ACTION ITEM:
Among the entries below, the lines from the one with "(536, 128) = (461, 119): orange" up to and including the one with "(746, 277) = (926, 345): yellow" are to be restated exactly, without pictures.

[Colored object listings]
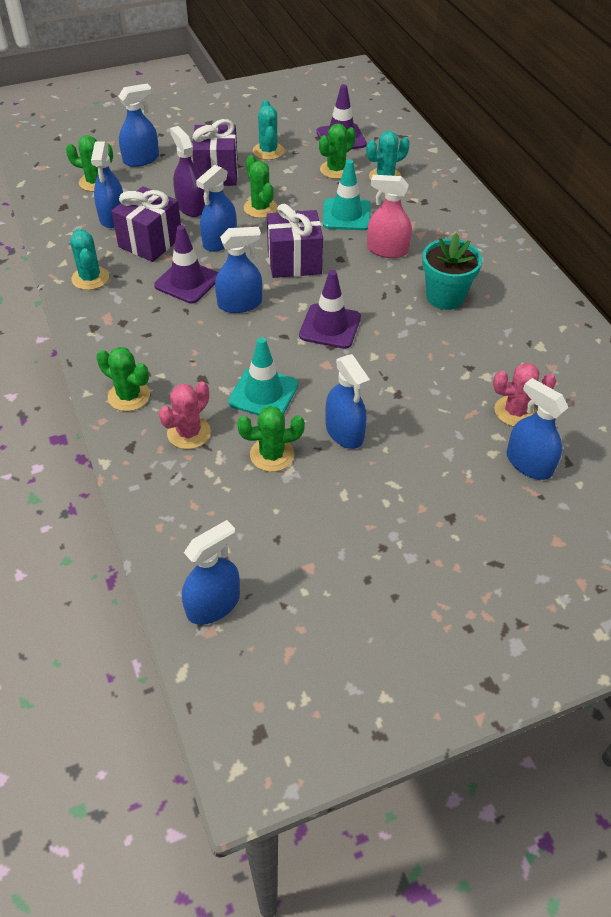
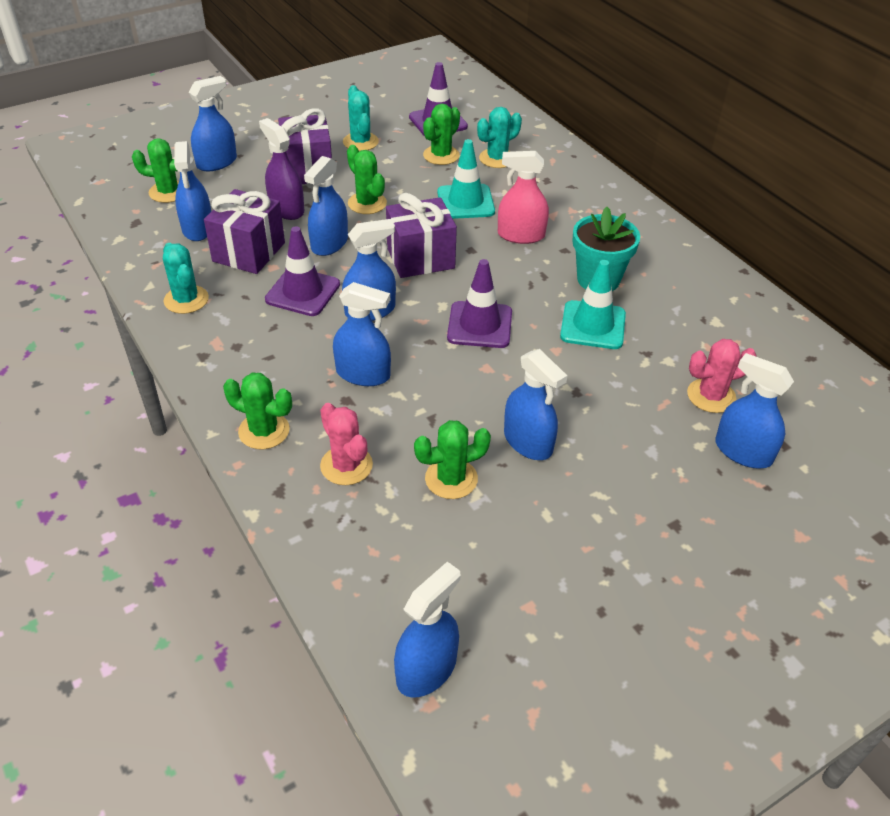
camera: 10 degrees left, 5 degrees down
(189, 433) = (346, 465): pink cactus -> pink cactus turned 60 degrees counterclockwise
(221, 358) = (363, 374): none -> blue spray bottle
(263, 393) = (423, 409): turquoise traffic cone -> turquoise traffic cone (593, 325)

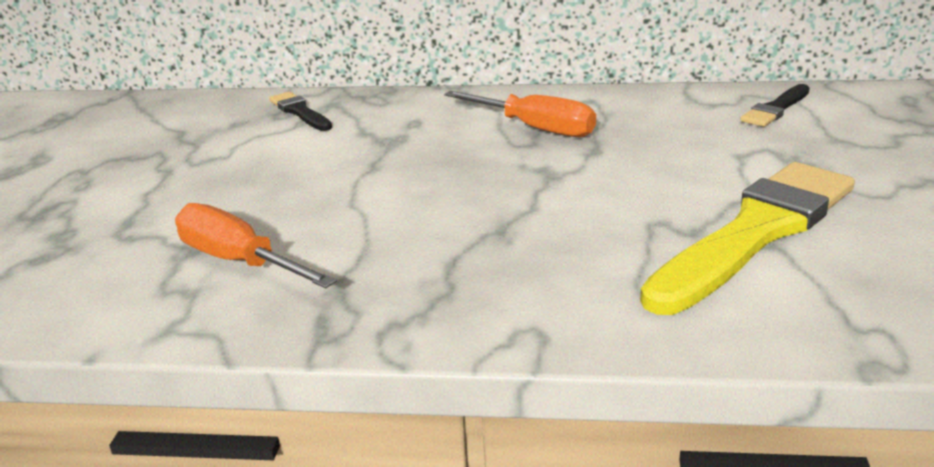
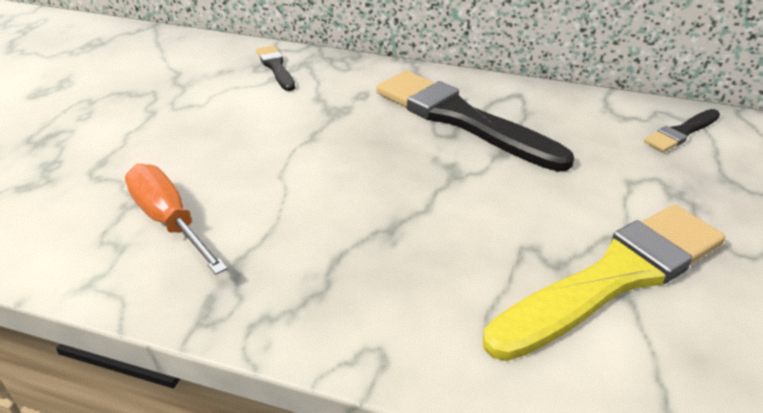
camera: 10 degrees right, 10 degrees up
(536, 128) = (461, 119): orange screwdriver -> black brush

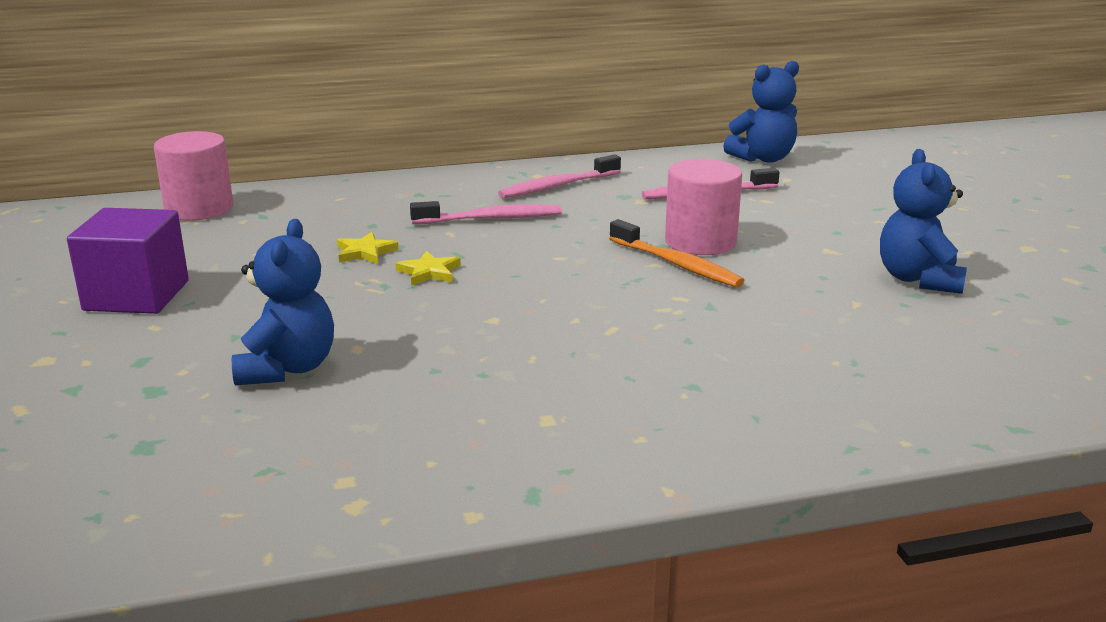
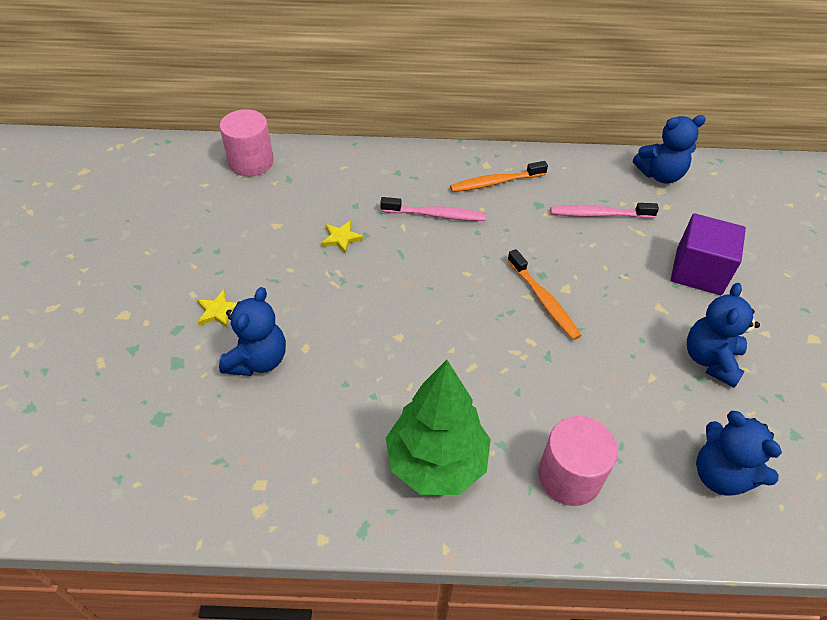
camera: 15 degrees right, 25 degrees up
(136, 295) = (190, 257): purple cube -> purple cube (698, 271)
(429, 272) = (375, 271): yellow star -> yellow star (218, 311)
(557, 186) = (495, 182): pink toothbrush -> orange toothbrush
(608, 415) = (436, 462): none -> green tree
(700, 242) = (571, 276): pink cylinder -> pink cylinder (569, 476)
(995, 363) = (720, 474): none -> blue teddy bear

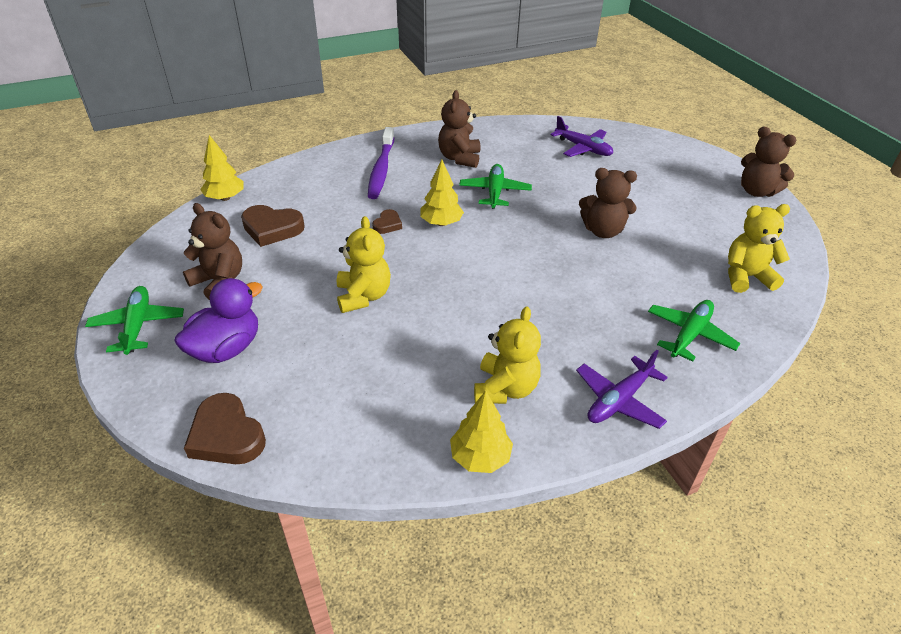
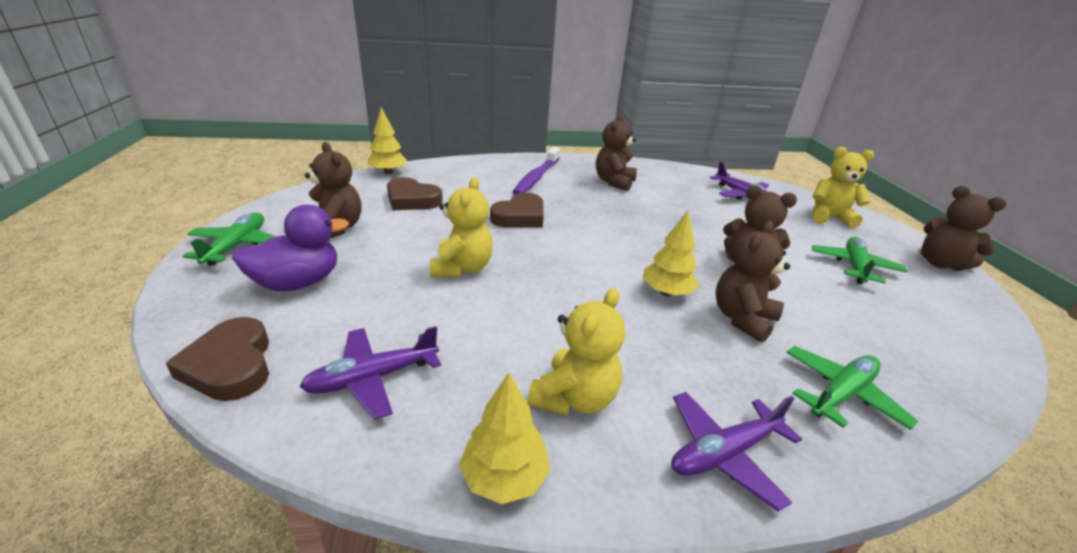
camera: 15 degrees right, 10 degrees down
(347, 415) = (373, 378): none -> purple plane
(387, 224) = (520, 216): brown heart -> brown heart, size x1.82
(441, 223) = (573, 225): yellow tree -> yellow tree (666, 292)
(495, 192) = (638, 212): green plane -> green plane (854, 266)
(610, 288) = (742, 319): none -> brown teddy bear
(746, 277) = (926, 345): yellow teddy bear -> yellow teddy bear (829, 217)

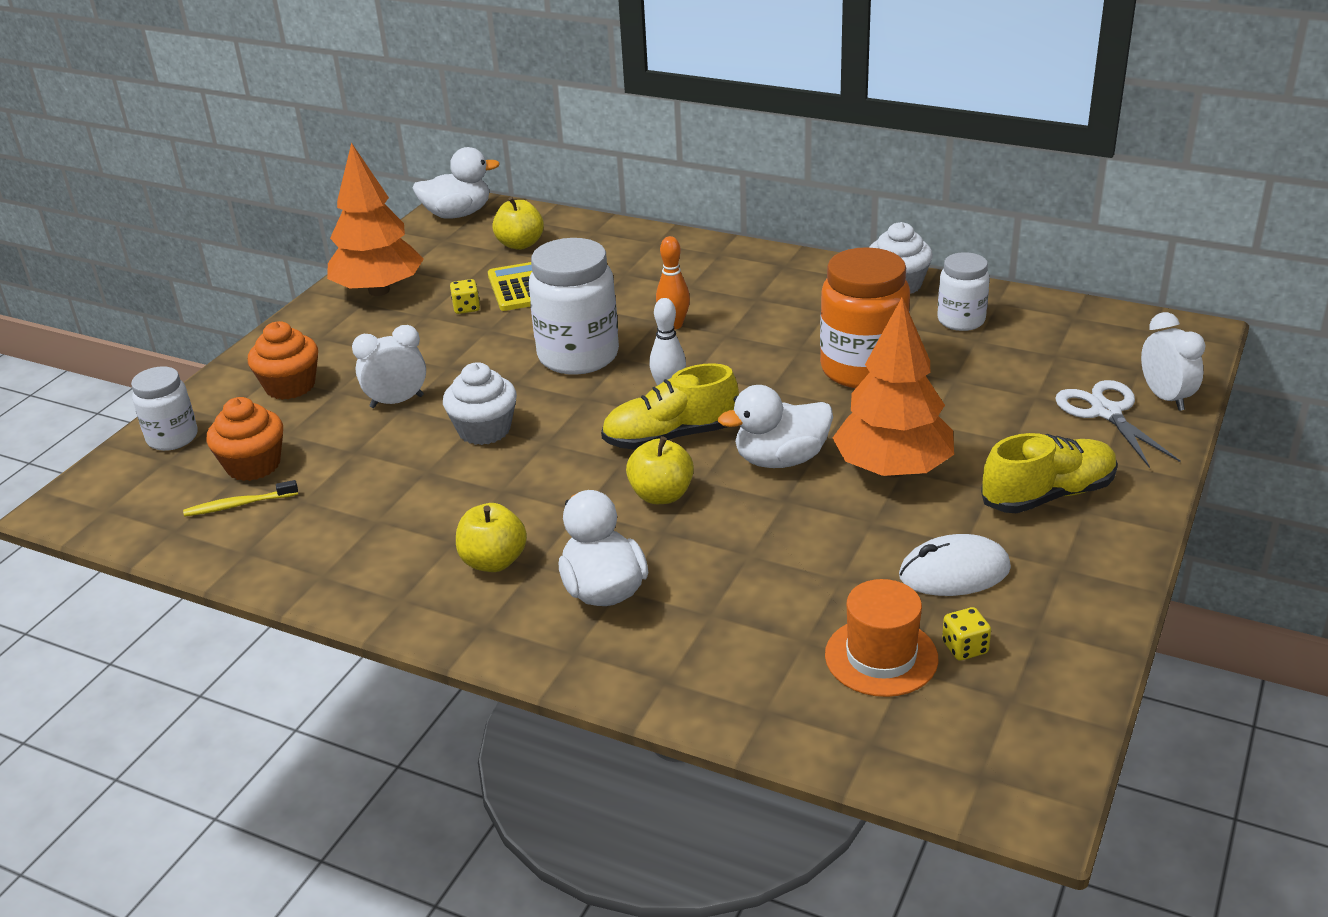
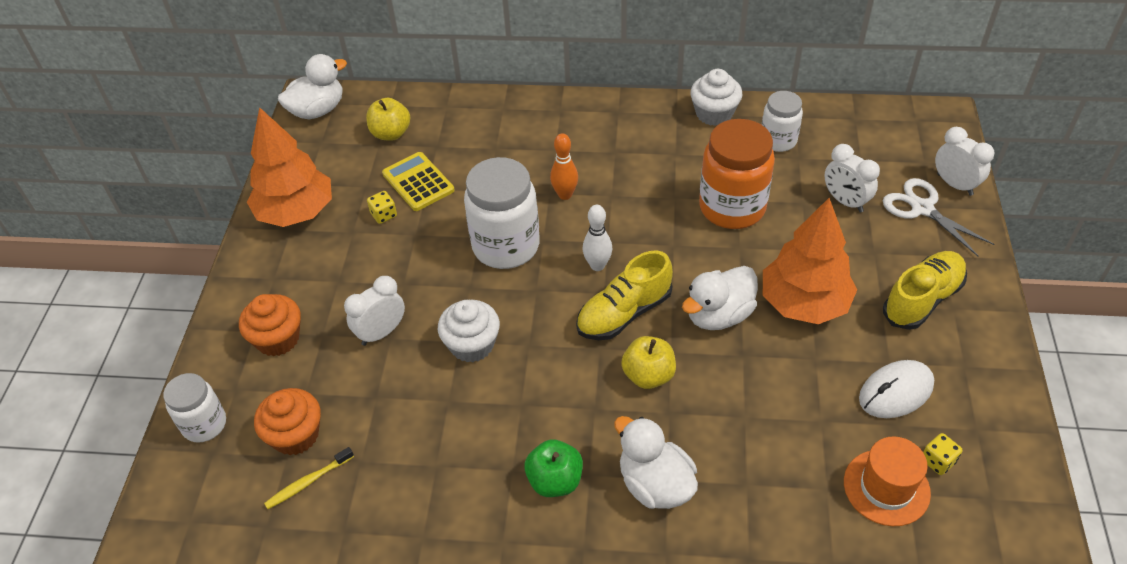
camera: 20 degrees left, 15 degrees up
(493, 561) = (555, 481): yellow apple -> green apple
(1008, 388) = (845, 201): none -> white clock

ANSWER TO THIS TASK:
(536, 128) = (461, 119): orange screwdriver -> black brush

camera: 15 degrees right, 25 degrees up
(136, 295) = (190, 257): purple cube -> purple cube (698, 271)
(429, 272) = (375, 271): yellow star -> yellow star (218, 311)
(557, 186) = (495, 182): pink toothbrush -> orange toothbrush
(608, 415) = (436, 462): none -> green tree
(700, 242) = (571, 276): pink cylinder -> pink cylinder (569, 476)
(995, 363) = (720, 474): none -> blue teddy bear

camera: 15 degrees right, 10 degrees down
(347, 415) = (373, 378): none -> purple plane
(387, 224) = (520, 216): brown heart -> brown heart, size x1.82
(441, 223) = (573, 225): yellow tree -> yellow tree (666, 292)
(495, 192) = (638, 212): green plane -> green plane (854, 266)
(610, 288) = (742, 319): none -> brown teddy bear
(746, 277) = (926, 345): yellow teddy bear -> yellow teddy bear (829, 217)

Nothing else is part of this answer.